Work instructions: Make an exact copy of the records below, leaving every image out.

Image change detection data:
——

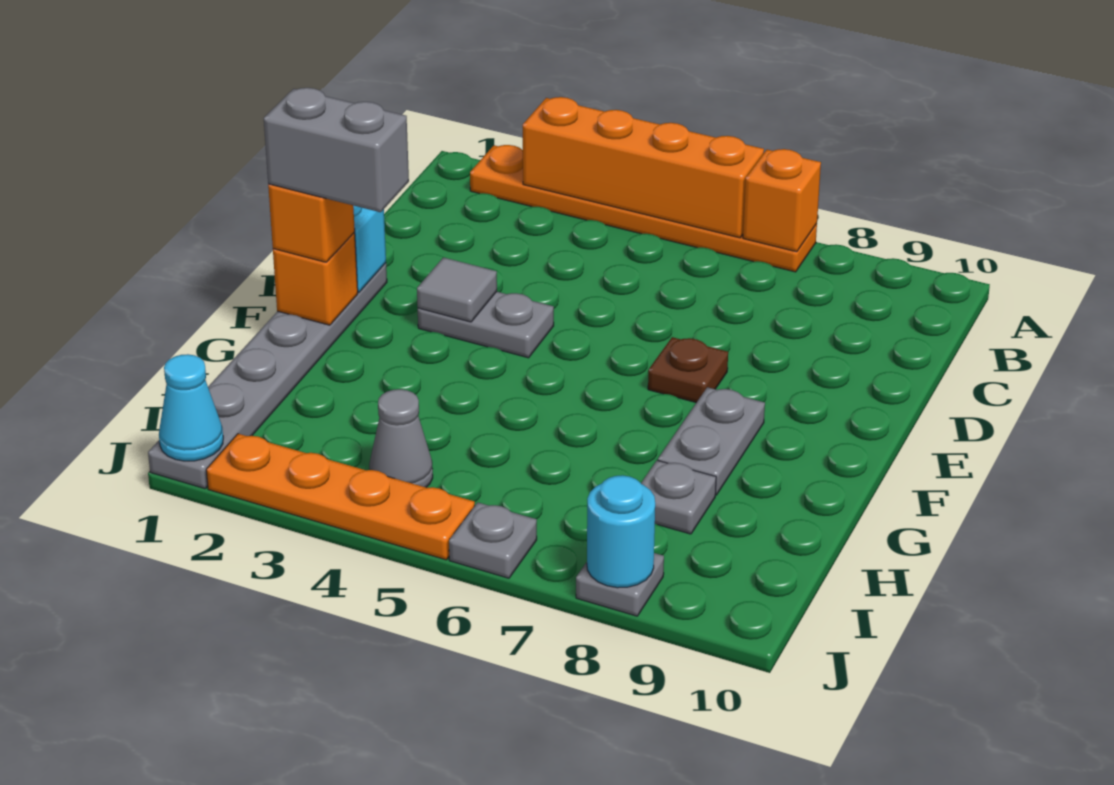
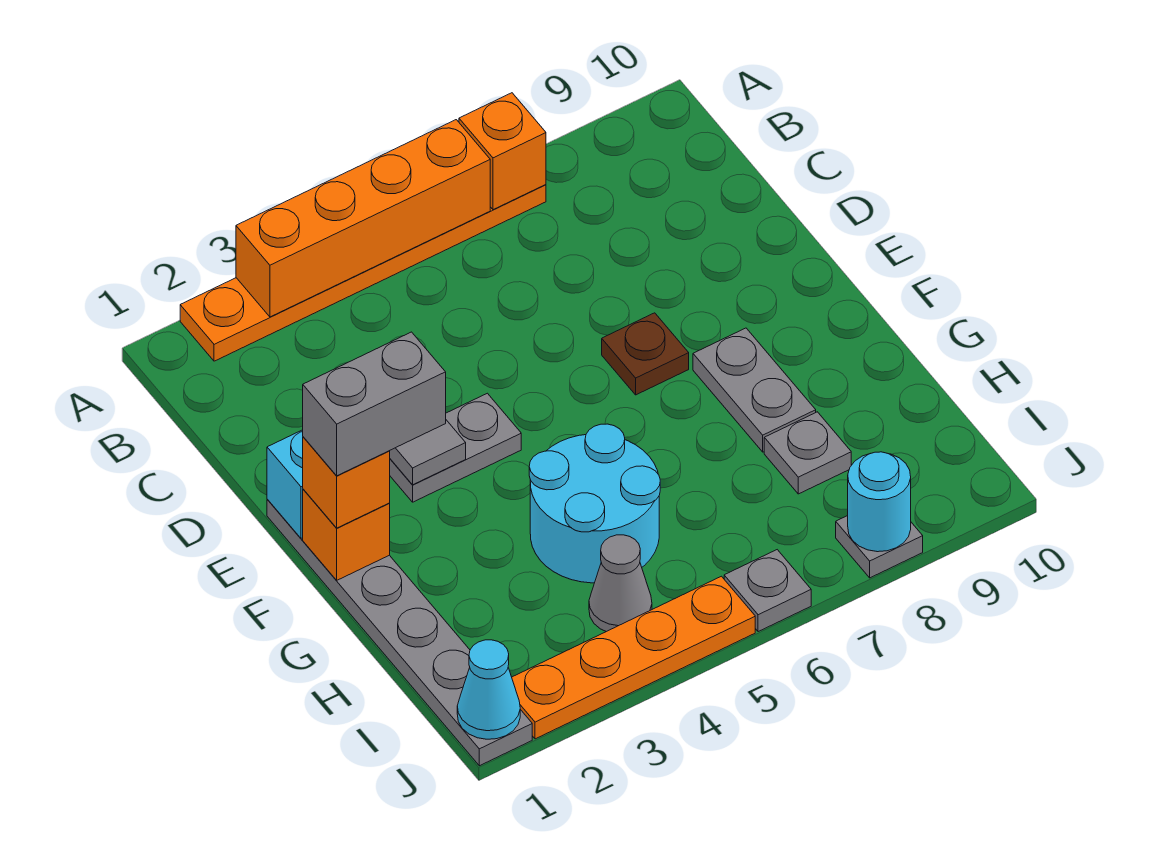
none -> cyan round brick G4:H5 level 1

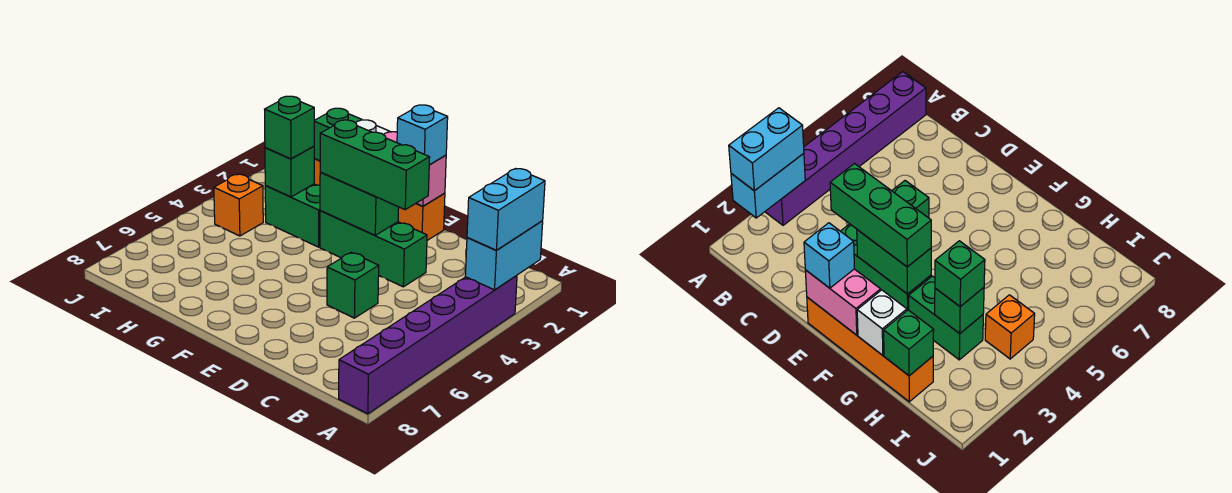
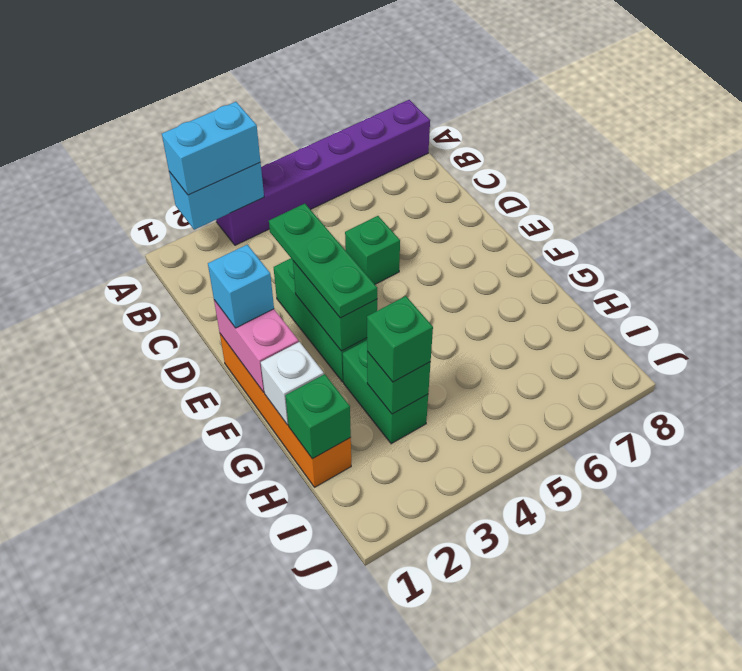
green brick D3:F3 level 3 -> green plate D3:F3 level 3
orange brick I4 level 1 -> none

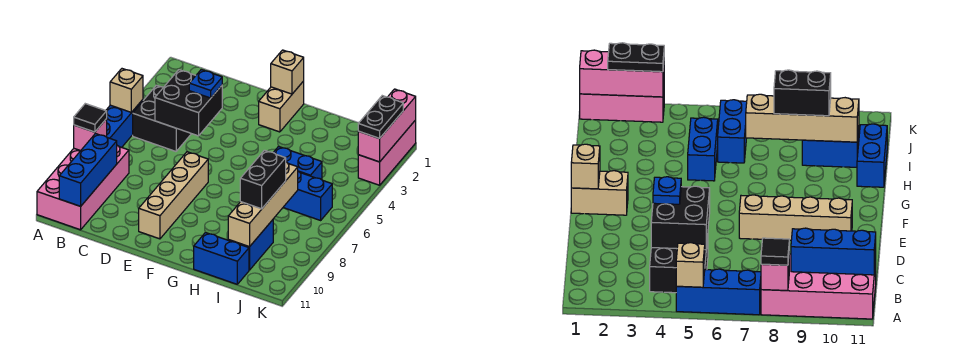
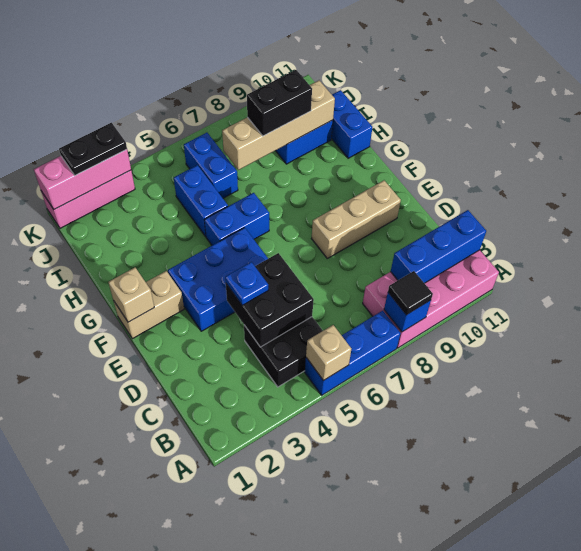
pink brick A8 level 2 -> blue brick A8 level 2
none -> blue brick E3:F5 level 1
tan brick E7:E10 level 1 -> tan brick E8:E10 level 1
none -> blue brick G5:G6 level 1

——

Response to this exercise:
none -> cyan round brick G4:H5 level 1

green brick D3:F3 level 3 -> green plate D3:F3 level 3
orange brick I4 level 1 -> none

pink brick A8 level 2 -> blue brick A8 level 2
none -> blue brick E3:F5 level 1
tan brick E7:E10 level 1 -> tan brick E8:E10 level 1
none -> blue brick G5:G6 level 1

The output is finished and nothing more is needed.